Information given:

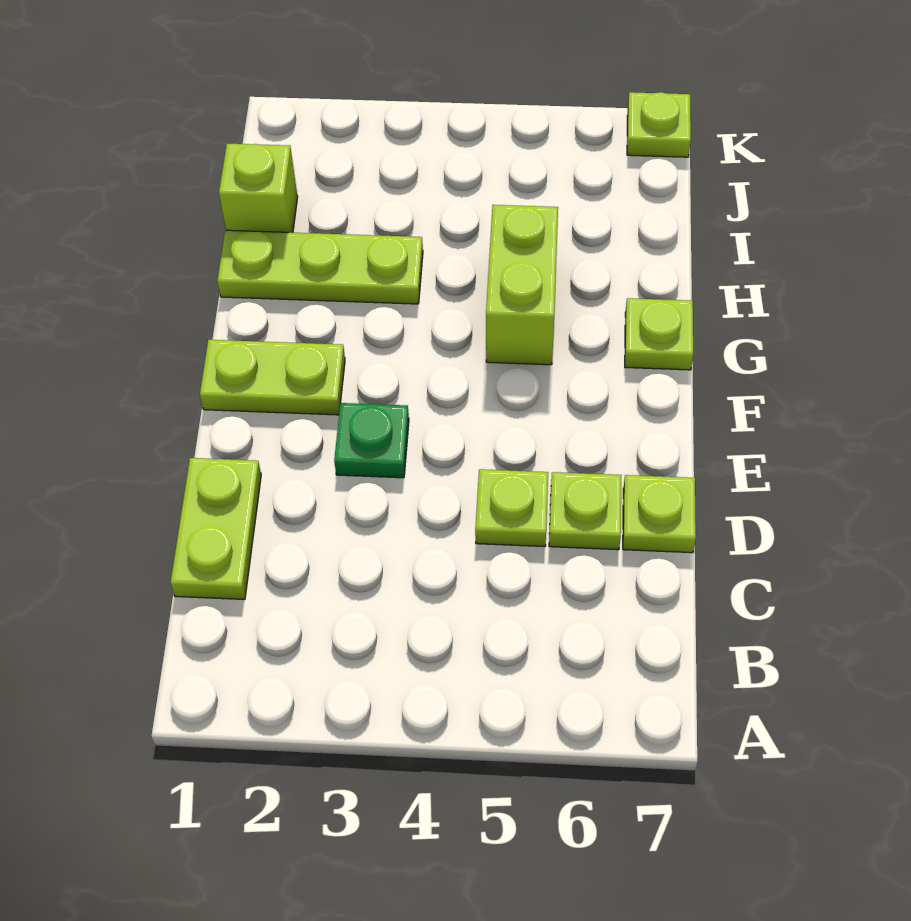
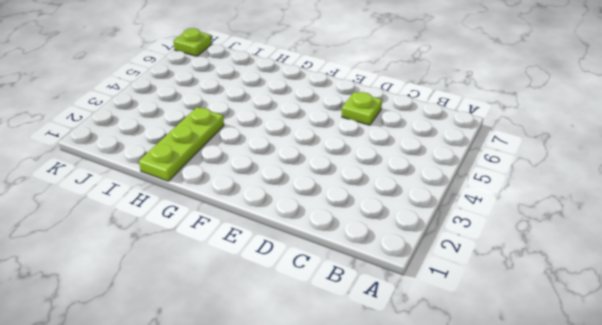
none -> lime plate C1:D1 level 1
none -> lime plate D5 level 1

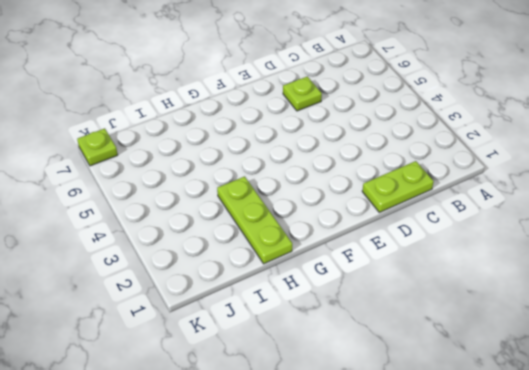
none -> lime plate D5 level 1
none -> lime plate D7 level 1

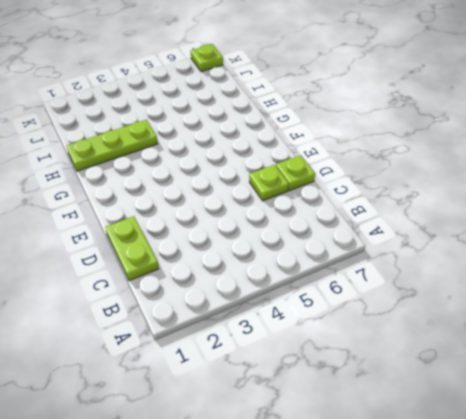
none -> lime plate D5 level 1
none -> green plate E3 level 1

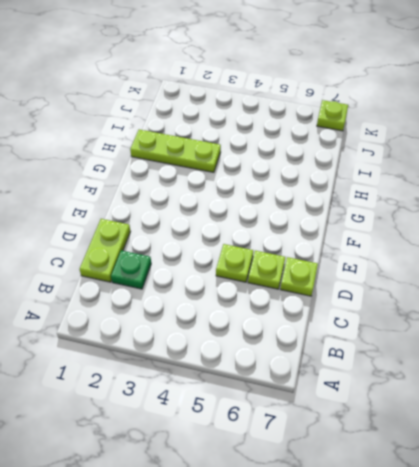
green plate C2 level 1 -> green plate E3 level 1
none -> lime plate F1:F2 level 1
none -> lime brick G5:H5 level 1

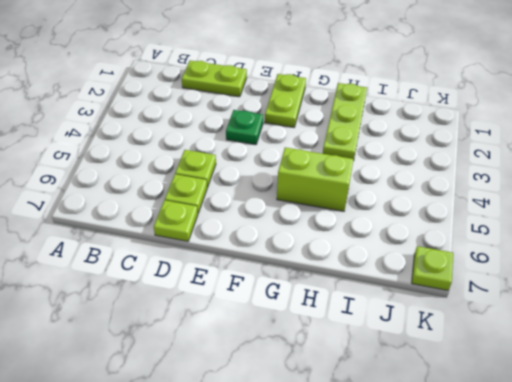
none -> lime plate G7 level 1
none -> lime brick I1 level 1

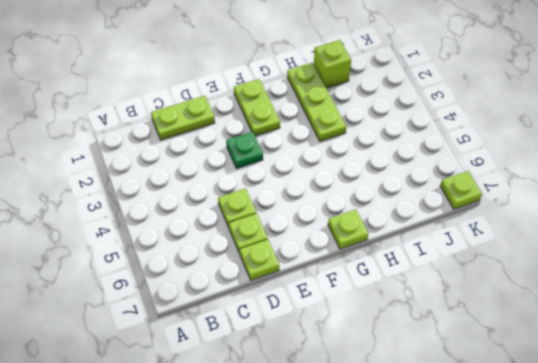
none -> lime brick G5:H5 level 1

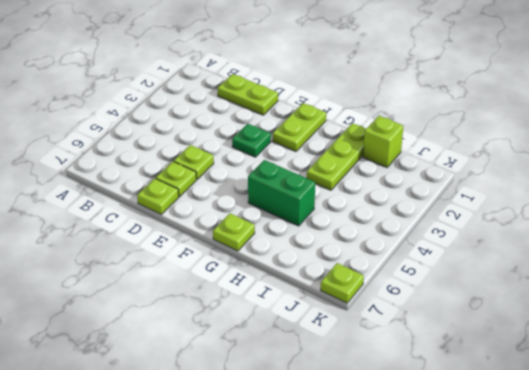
green brick G5:H5 level 1 -> lime brick G5:H5 level 1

Problem details: I need the lines from the one containing "none -> lime plate F1:F2 level 1" through the end of the records retyped exactly, with the pictures left out.

Answer area:
none -> lime plate F1:F2 level 1
none -> lime brick G5:H5 level 1

none -> lime plate G7 level 1
none -> lime brick I1 level 1

none -> lime brick G5:H5 level 1

green brick G5:H5 level 1 -> lime brick G5:H5 level 1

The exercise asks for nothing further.